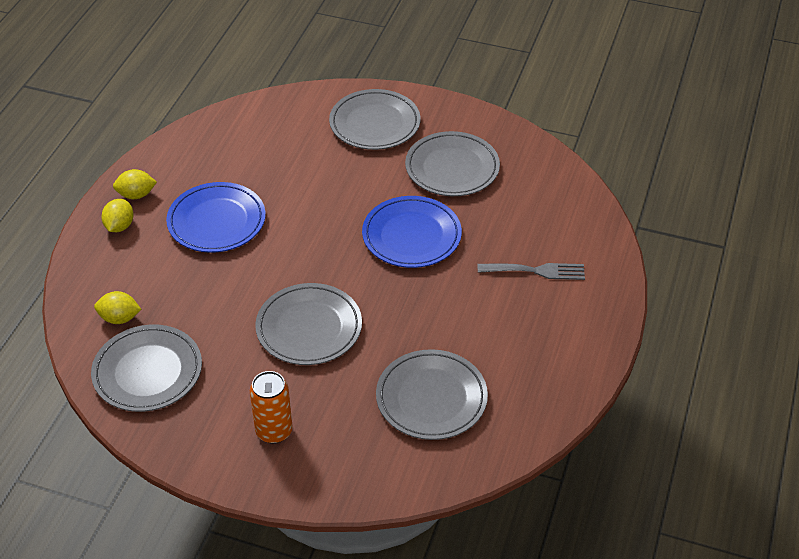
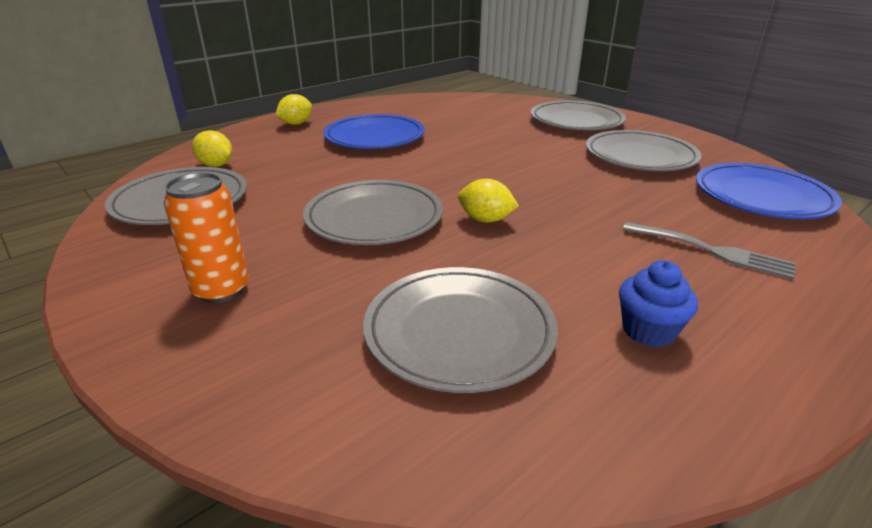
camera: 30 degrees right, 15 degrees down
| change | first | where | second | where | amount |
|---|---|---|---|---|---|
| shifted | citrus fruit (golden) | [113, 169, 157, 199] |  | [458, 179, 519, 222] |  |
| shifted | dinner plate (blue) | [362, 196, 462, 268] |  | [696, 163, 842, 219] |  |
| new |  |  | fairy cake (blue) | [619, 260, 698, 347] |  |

__What this task involves__: The answer should be a single number: how many lines in the entries contain "blue".

__Answer area__: 2